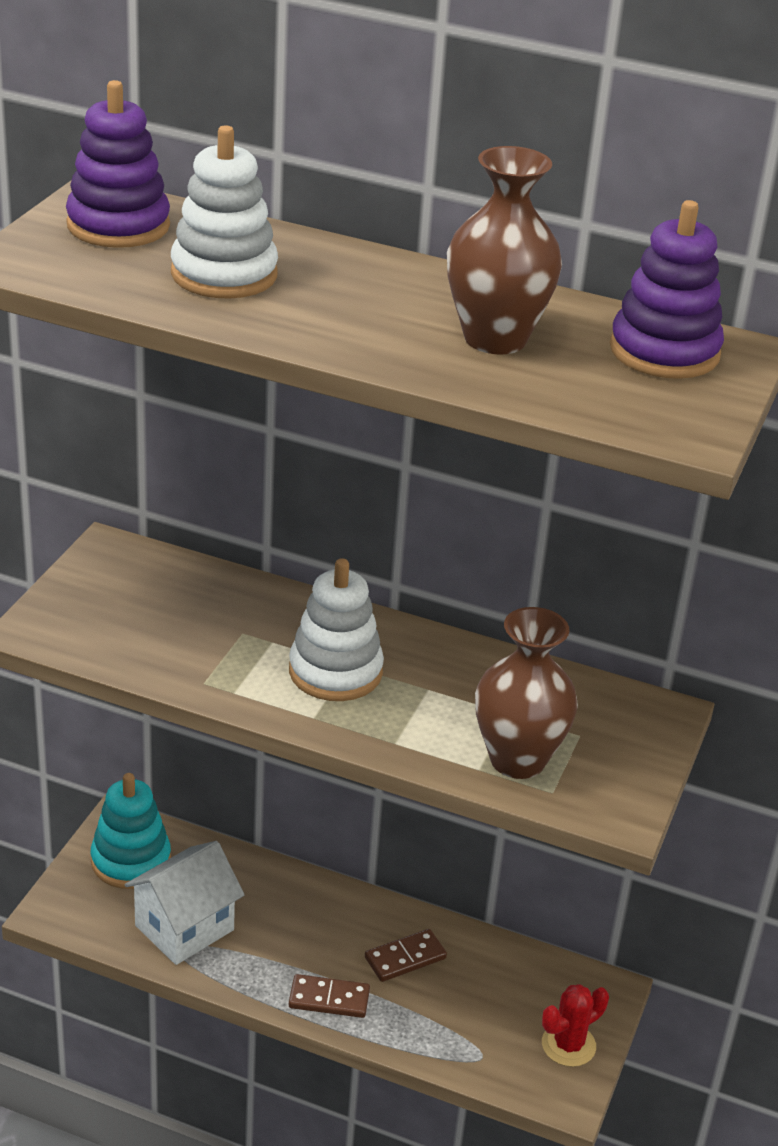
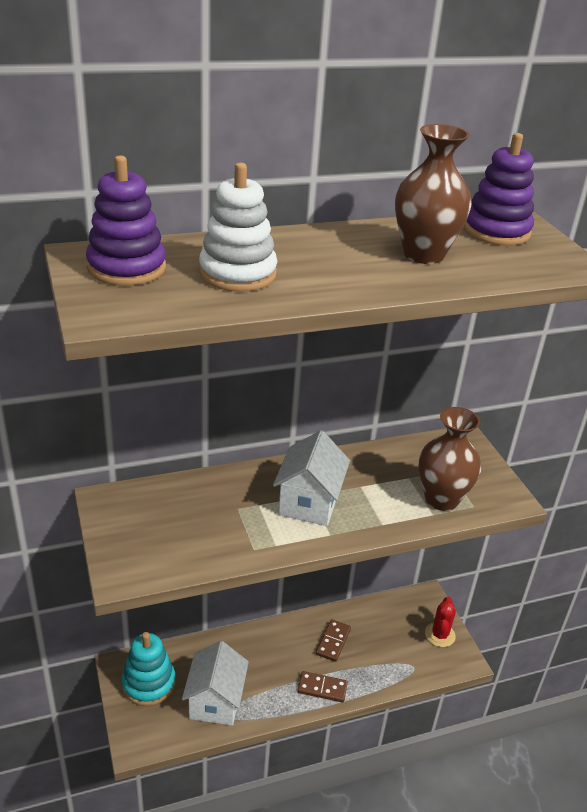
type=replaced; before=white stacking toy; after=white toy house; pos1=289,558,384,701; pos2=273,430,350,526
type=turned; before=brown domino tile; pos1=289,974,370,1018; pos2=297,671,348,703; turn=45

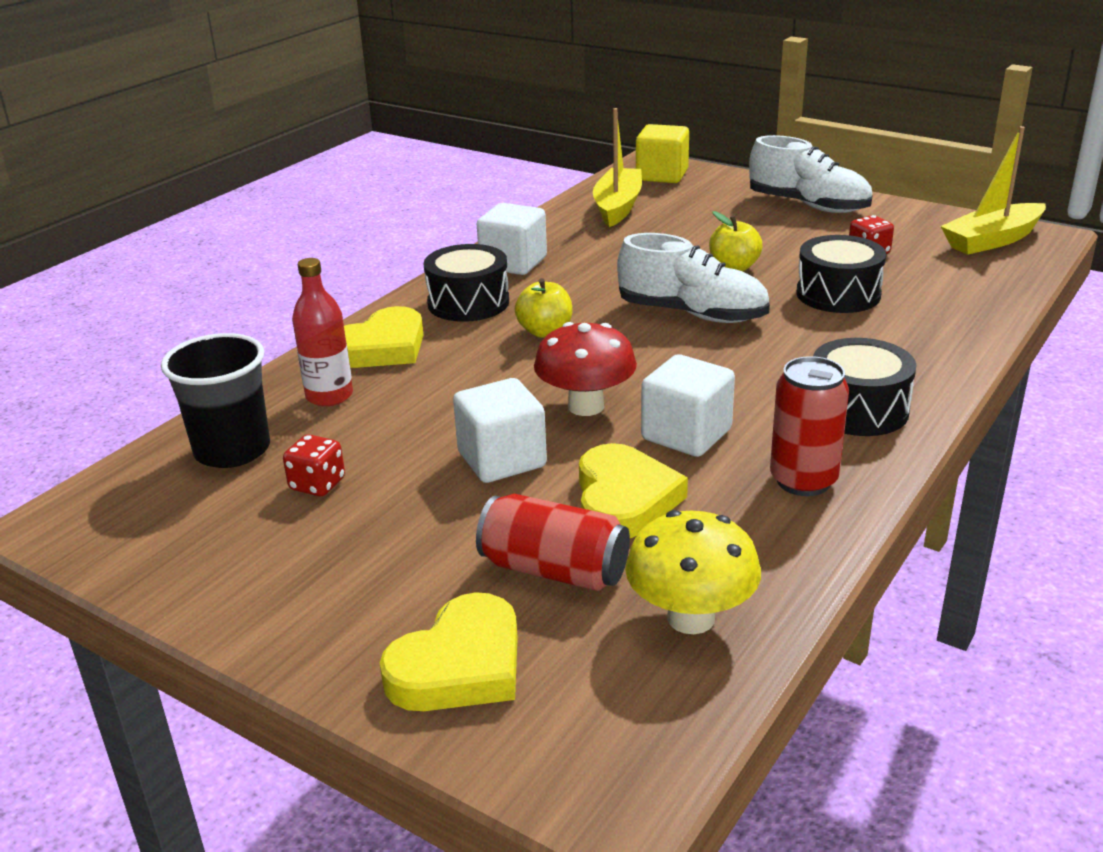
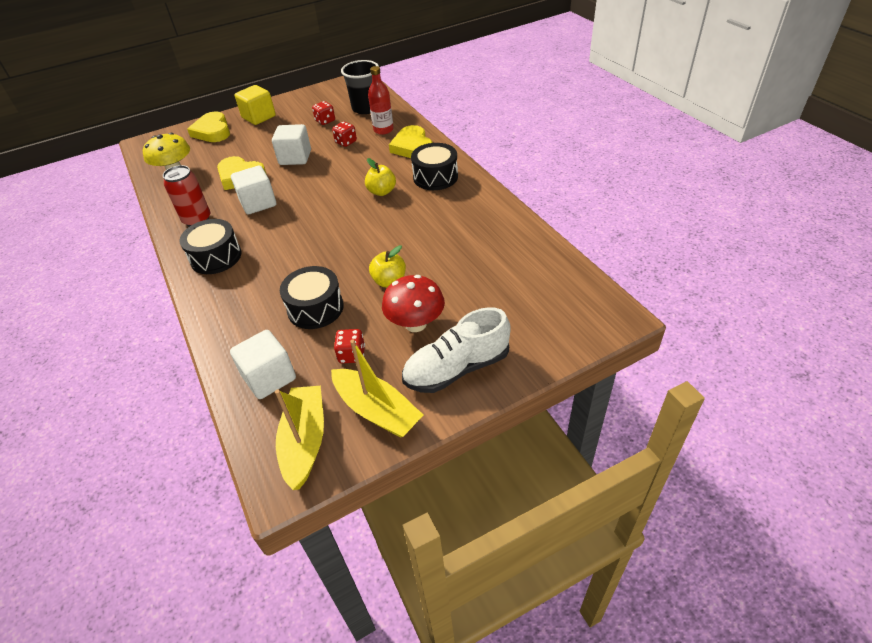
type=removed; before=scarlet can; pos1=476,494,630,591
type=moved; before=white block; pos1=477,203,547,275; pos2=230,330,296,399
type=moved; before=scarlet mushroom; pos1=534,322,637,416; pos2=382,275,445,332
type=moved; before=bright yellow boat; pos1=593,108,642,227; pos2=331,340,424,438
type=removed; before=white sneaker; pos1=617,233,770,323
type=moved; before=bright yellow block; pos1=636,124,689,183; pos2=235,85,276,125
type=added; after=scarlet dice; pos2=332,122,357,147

= Directions =
Repeat the records in full and exactly, leaving every picture out.

= Response =
type=replaced; before=white stacking toy; after=white toy house; pos1=289,558,384,701; pos2=273,430,350,526
type=turned; before=brown domino tile; pos1=289,974,370,1018; pos2=297,671,348,703; turn=45

type=removed; before=scarlet can; pos1=476,494,630,591
type=moved; before=white block; pos1=477,203,547,275; pos2=230,330,296,399
type=moved; before=scarlet mushroom; pos1=534,322,637,416; pos2=382,275,445,332
type=moved; before=bright yellow boat; pos1=593,108,642,227; pos2=331,340,424,438
type=removed; before=white sneaker; pos1=617,233,770,323
type=moved; before=bright yellow block; pos1=636,124,689,183; pos2=235,85,276,125
type=added; after=scarlet dice; pos2=332,122,357,147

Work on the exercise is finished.